[Data records]

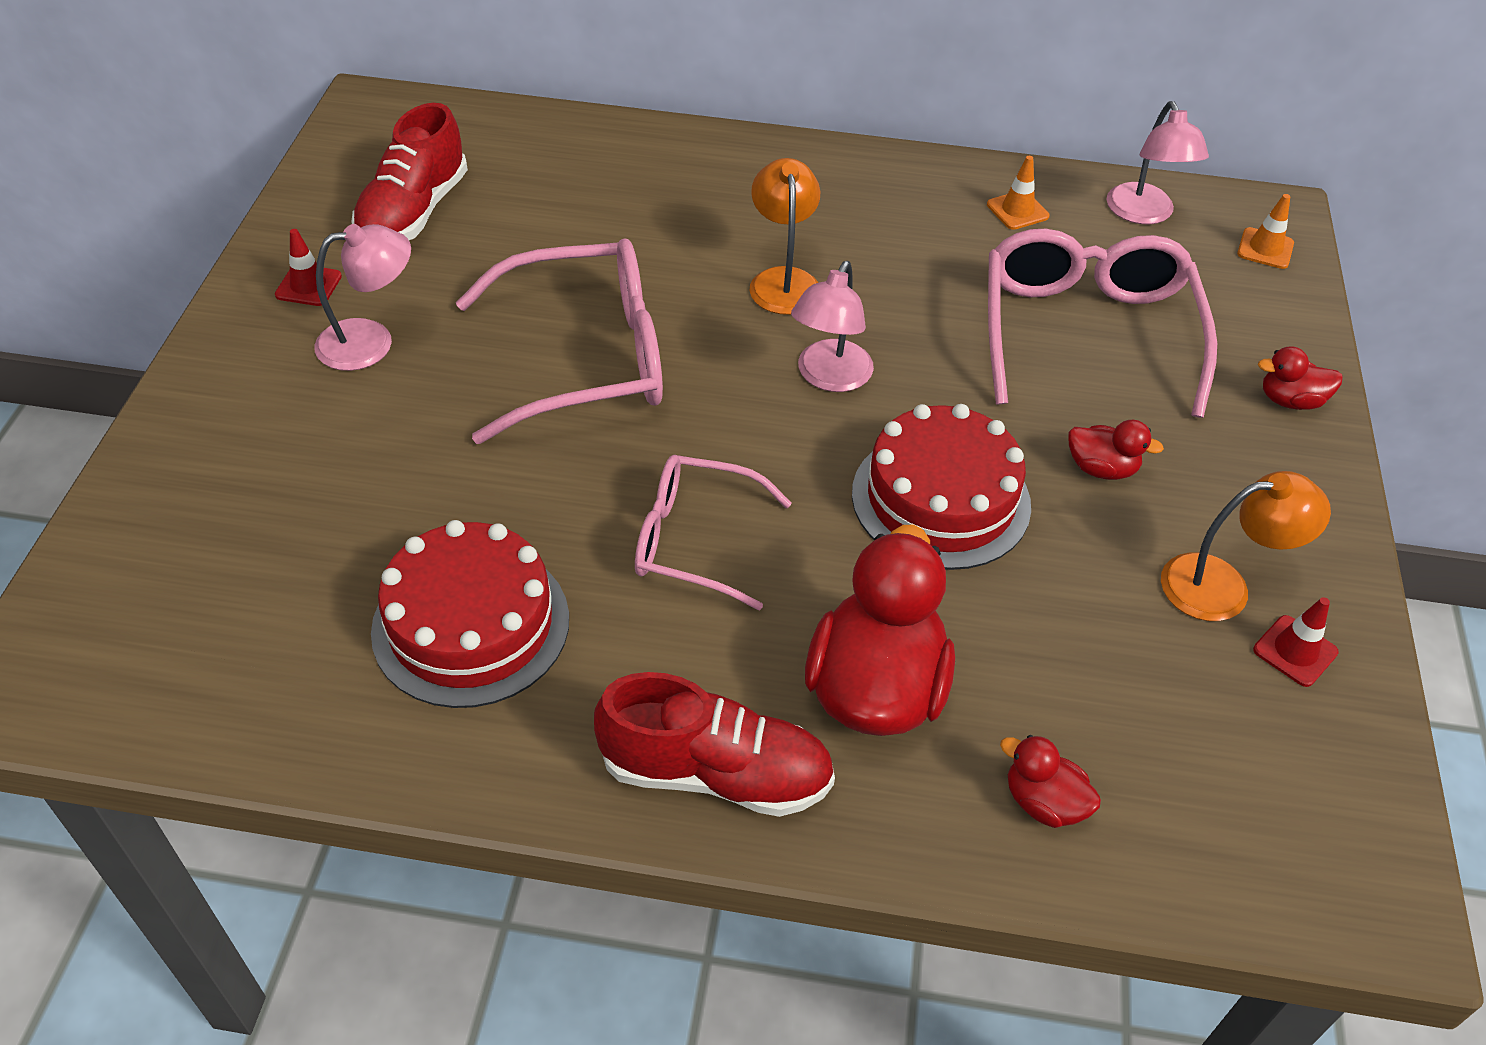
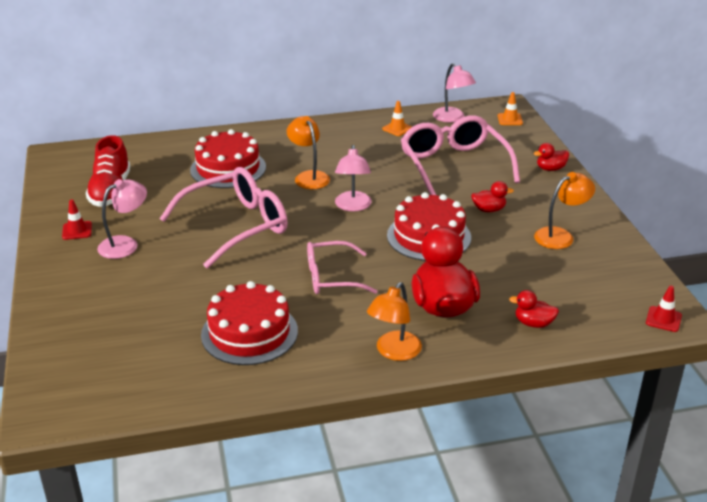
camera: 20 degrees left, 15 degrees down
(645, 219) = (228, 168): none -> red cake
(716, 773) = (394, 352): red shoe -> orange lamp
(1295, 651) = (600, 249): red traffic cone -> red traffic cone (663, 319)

[/Data records]
[Data records]

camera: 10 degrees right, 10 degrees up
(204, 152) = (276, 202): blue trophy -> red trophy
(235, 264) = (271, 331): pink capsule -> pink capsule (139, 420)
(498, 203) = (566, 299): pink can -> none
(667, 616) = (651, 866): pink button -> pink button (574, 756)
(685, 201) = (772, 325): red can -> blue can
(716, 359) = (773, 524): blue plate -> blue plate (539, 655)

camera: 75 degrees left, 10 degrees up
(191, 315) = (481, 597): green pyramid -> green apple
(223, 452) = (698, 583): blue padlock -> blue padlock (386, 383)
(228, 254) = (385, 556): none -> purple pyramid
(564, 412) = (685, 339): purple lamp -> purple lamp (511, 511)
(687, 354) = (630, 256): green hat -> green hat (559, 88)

[/Data records]
[Data records]

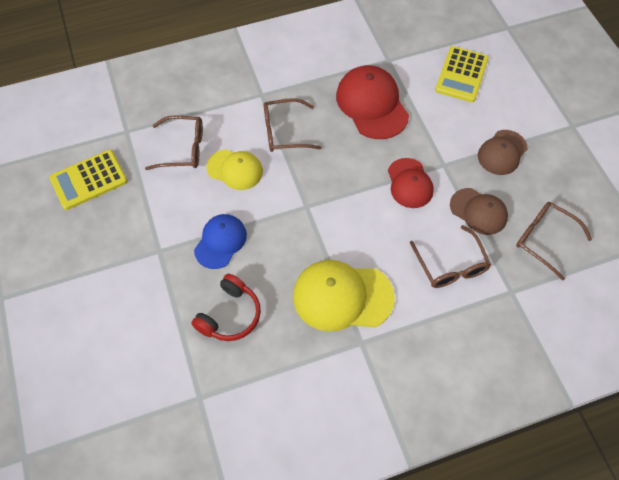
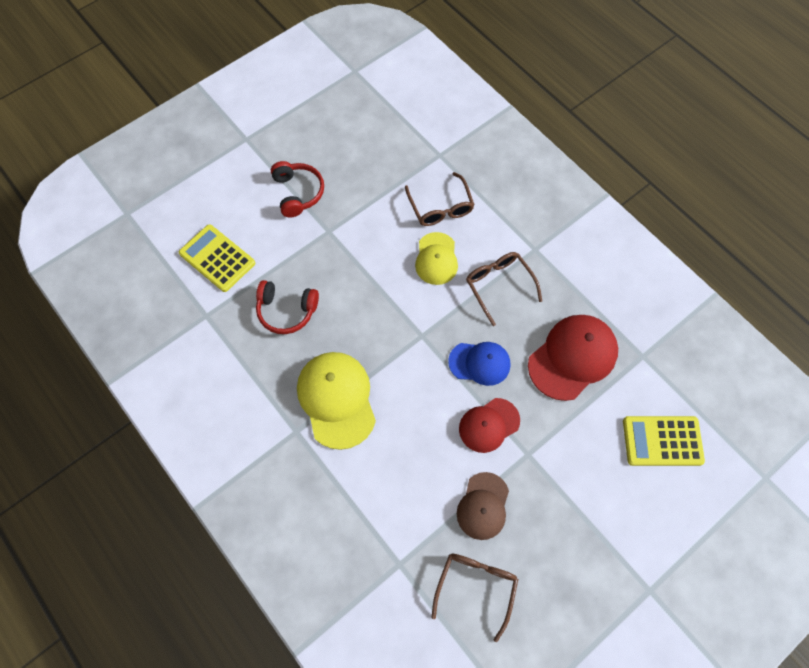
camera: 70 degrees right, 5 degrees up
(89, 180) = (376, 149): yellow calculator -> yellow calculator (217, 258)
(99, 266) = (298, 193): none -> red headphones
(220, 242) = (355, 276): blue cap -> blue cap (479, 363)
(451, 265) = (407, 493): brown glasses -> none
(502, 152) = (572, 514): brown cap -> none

[/Data records]

▶ [Prompt] Review the preceding data and report every line that includes the string "green".

▶ [Task answer]
(191, 315) = (481, 597): green pyramid -> green apple
(687, 354) = (630, 256): green hat -> green hat (559, 88)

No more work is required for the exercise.